GOAL OF THE EXERCISE:
Nothing may be left out of the listing below but its images; repeat the rest exactly.

DATA BELOW:
== == ==
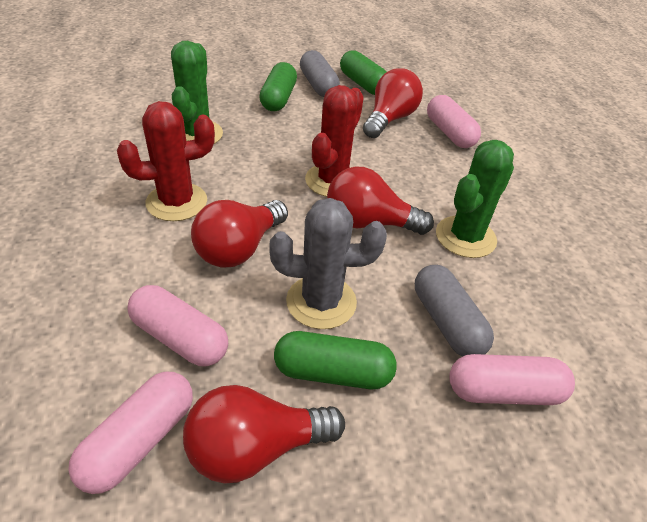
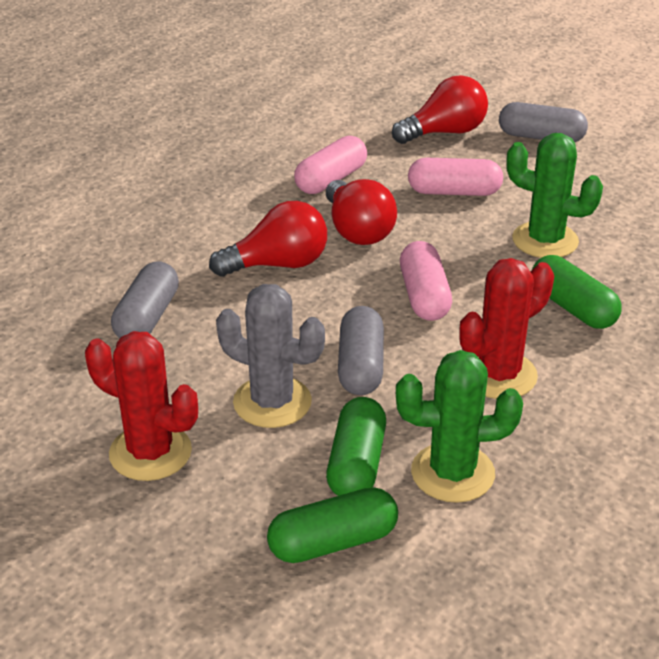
grey capsule: 2 -> 3
pink capsule: 4 -> 3
red light bulb: 4 -> 3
== == ==
YOUR RESPONSE:
grey capsule: 2 -> 3
pink capsule: 4 -> 3
red light bulb: 4 -> 3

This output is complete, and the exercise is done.